- [TASK]
Please pick out every line of the records that contains the string "stencil".

- [INPUT ROWS]
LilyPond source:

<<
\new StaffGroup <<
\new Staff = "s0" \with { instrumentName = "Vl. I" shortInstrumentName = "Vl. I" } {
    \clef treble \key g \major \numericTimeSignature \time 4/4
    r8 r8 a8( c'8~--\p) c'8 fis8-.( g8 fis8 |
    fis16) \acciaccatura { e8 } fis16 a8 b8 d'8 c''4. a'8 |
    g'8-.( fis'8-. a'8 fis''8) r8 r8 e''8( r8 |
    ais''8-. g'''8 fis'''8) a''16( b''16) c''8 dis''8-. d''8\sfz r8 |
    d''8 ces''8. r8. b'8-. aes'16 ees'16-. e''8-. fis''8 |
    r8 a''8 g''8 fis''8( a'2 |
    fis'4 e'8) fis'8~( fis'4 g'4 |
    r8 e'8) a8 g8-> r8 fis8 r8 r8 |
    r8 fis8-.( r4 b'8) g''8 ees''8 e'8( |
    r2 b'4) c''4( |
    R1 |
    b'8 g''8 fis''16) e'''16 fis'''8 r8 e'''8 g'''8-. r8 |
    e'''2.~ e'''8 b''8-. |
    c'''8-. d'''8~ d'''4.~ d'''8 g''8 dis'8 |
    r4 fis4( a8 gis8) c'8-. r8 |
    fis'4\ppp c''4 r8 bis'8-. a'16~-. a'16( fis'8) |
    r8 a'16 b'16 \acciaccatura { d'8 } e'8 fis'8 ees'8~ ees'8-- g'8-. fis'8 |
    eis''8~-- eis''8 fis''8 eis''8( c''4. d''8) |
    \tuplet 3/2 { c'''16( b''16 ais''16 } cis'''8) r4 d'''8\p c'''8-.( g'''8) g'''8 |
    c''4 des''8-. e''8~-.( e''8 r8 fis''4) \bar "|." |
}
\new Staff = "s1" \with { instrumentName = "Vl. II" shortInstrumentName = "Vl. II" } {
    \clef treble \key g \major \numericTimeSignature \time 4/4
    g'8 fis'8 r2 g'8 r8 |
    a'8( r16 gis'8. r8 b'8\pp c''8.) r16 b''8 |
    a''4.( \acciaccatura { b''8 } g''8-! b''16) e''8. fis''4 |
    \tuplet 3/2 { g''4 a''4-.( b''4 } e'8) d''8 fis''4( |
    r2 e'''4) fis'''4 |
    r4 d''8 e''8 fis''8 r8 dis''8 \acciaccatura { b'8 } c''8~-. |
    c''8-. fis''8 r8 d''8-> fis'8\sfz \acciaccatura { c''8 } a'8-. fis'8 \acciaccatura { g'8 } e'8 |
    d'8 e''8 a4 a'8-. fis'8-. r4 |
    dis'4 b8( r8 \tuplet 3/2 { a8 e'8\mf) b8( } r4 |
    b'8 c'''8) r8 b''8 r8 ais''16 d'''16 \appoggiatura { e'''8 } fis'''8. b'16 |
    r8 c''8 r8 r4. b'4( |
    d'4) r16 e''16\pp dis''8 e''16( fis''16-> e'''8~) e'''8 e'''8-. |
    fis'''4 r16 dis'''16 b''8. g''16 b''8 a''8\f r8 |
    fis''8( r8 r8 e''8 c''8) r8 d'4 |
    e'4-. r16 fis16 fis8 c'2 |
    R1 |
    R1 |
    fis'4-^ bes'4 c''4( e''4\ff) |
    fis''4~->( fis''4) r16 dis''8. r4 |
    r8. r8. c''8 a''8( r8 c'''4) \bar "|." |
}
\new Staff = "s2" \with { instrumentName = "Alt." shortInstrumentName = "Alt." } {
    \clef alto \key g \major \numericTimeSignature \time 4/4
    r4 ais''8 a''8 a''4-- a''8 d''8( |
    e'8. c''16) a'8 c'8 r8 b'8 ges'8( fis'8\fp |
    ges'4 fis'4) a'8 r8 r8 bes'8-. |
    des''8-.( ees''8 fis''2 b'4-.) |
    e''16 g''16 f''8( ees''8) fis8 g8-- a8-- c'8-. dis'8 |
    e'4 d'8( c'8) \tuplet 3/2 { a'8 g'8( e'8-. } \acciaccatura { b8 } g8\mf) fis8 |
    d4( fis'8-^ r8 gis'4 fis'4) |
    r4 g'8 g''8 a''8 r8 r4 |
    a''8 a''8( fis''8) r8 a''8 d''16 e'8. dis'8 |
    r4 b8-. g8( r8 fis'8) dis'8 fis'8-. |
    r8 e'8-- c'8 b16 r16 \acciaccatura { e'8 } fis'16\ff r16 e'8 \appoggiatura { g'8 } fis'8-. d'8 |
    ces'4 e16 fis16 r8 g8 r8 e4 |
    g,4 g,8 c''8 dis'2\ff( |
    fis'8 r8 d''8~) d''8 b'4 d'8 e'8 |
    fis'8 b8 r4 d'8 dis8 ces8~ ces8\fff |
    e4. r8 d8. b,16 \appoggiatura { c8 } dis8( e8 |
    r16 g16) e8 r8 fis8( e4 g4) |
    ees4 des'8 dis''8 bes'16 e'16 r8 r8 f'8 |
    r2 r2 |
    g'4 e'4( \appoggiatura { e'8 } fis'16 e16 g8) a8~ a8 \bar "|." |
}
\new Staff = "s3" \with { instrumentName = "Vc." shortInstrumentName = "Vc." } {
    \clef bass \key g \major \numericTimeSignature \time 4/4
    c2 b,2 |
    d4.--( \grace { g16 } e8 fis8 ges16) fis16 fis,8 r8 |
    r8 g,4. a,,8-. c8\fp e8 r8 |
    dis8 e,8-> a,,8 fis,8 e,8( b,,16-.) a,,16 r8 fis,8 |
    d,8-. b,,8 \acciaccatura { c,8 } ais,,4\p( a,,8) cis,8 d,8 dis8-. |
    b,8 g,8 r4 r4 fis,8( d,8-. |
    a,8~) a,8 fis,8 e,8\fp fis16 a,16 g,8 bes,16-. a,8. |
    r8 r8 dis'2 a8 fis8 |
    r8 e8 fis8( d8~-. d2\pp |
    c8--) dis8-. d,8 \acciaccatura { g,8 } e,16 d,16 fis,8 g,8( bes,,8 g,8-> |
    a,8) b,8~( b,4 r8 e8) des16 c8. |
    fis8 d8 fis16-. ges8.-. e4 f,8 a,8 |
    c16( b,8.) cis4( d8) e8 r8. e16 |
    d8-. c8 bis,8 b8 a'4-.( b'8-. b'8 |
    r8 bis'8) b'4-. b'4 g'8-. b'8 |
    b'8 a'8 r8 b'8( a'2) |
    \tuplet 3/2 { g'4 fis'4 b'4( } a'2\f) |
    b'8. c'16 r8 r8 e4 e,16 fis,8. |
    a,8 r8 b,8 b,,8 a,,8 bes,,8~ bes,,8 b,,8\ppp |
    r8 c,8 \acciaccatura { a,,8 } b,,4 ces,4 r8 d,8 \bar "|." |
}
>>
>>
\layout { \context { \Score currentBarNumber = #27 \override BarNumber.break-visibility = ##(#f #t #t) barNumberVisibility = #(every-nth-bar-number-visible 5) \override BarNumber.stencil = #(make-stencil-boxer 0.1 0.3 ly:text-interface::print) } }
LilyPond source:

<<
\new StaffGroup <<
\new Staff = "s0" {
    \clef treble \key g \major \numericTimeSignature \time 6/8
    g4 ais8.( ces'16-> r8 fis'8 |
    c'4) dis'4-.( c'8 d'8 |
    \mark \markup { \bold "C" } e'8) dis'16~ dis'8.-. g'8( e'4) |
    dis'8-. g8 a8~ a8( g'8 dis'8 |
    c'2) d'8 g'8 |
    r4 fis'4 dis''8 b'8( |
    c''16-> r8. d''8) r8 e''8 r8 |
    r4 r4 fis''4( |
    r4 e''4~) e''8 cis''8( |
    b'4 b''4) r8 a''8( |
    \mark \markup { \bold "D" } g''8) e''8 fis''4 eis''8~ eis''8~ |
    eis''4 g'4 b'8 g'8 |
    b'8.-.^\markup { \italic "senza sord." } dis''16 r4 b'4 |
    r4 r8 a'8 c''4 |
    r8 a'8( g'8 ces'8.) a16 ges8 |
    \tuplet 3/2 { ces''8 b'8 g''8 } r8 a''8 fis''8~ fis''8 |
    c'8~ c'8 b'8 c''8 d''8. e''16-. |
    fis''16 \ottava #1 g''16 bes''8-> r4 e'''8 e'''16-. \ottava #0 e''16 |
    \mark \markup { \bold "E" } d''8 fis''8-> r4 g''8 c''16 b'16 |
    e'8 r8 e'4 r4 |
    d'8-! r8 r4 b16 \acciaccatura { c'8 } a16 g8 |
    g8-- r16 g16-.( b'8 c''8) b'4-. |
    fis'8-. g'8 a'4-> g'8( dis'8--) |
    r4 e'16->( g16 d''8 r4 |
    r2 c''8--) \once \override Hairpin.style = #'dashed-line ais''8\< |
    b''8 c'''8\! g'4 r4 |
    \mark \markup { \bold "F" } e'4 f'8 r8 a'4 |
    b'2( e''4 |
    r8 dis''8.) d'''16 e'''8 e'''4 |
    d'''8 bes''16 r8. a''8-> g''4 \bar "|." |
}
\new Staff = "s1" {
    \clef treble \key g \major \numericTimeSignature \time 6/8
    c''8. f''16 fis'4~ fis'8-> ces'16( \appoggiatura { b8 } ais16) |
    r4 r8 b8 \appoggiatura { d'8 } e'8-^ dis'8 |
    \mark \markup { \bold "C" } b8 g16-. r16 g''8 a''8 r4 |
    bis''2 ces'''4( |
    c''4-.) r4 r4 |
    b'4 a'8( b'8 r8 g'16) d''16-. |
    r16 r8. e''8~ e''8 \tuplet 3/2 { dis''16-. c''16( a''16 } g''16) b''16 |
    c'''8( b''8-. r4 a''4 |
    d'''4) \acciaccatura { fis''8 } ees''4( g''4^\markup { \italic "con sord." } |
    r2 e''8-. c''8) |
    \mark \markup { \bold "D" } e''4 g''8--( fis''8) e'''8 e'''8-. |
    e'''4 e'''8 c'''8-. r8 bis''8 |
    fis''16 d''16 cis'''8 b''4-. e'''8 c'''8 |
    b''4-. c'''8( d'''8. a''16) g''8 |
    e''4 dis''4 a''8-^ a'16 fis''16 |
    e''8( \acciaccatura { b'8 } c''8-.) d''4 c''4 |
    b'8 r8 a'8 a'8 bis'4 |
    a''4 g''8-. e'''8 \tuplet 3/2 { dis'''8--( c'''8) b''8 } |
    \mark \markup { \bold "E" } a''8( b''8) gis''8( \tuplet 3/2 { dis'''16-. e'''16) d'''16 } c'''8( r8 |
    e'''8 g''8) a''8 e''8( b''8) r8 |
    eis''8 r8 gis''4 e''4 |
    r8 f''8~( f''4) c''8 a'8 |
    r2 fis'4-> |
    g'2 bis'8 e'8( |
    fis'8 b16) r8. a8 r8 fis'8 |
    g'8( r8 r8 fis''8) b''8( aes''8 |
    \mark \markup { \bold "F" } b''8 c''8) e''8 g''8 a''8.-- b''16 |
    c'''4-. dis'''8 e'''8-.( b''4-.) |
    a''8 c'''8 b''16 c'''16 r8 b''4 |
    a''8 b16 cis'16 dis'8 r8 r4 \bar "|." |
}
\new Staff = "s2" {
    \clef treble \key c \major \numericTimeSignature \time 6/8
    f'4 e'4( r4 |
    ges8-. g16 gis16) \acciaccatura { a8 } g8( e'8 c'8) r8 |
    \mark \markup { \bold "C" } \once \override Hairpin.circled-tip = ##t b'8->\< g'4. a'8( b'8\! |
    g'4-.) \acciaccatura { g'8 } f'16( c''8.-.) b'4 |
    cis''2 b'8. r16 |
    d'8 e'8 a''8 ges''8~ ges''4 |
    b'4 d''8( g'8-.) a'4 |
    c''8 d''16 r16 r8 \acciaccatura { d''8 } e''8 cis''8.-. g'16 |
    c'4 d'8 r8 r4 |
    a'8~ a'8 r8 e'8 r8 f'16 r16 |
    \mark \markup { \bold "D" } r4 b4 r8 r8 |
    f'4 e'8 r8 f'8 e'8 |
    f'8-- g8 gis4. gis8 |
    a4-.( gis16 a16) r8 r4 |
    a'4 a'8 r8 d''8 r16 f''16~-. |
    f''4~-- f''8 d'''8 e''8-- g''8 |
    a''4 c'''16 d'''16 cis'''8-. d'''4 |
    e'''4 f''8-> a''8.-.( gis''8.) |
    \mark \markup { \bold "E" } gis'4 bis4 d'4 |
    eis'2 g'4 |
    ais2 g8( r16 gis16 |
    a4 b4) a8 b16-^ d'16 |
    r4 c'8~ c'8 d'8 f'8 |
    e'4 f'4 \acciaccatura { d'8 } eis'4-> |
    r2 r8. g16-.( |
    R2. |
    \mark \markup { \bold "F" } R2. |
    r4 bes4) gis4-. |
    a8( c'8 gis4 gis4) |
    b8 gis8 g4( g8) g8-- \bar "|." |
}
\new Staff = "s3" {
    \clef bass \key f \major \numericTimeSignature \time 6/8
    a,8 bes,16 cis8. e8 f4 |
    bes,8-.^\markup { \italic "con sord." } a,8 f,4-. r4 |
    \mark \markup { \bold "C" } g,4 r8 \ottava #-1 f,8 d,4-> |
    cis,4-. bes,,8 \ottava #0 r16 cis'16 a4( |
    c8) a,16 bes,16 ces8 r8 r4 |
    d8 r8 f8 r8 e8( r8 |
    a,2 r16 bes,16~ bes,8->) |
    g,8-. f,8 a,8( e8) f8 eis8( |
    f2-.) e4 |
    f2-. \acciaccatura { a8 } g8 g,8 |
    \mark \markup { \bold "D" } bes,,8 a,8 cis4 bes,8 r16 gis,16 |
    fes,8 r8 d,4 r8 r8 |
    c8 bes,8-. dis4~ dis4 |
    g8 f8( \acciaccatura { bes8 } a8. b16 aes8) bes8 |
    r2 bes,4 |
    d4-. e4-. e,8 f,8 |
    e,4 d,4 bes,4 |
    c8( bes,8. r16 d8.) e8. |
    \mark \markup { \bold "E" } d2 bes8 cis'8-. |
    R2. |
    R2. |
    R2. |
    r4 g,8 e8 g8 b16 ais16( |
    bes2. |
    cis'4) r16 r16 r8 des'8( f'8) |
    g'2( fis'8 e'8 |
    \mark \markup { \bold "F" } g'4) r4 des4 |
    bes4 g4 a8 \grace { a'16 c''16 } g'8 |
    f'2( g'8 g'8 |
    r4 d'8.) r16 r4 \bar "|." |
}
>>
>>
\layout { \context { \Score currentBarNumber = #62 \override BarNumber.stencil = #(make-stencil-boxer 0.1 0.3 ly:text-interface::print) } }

- [TASK RESPONSE]
\layout { \context { \Score currentBarNumber = #27 \override BarNumber.break-visibility = ##(#f #t #t) barNumberVisibility = #(every-nth-bar-number-visible 5) \override BarNumber.stencil = #(make-stencil-boxer 0.1 0.3 ly:text-interface::print) } }
\layout { \context { \Score currentBarNumber = #62 \override BarNumber.stencil = #(make-stencil-boxer 0.1 0.3 ly:text-interface::print) } }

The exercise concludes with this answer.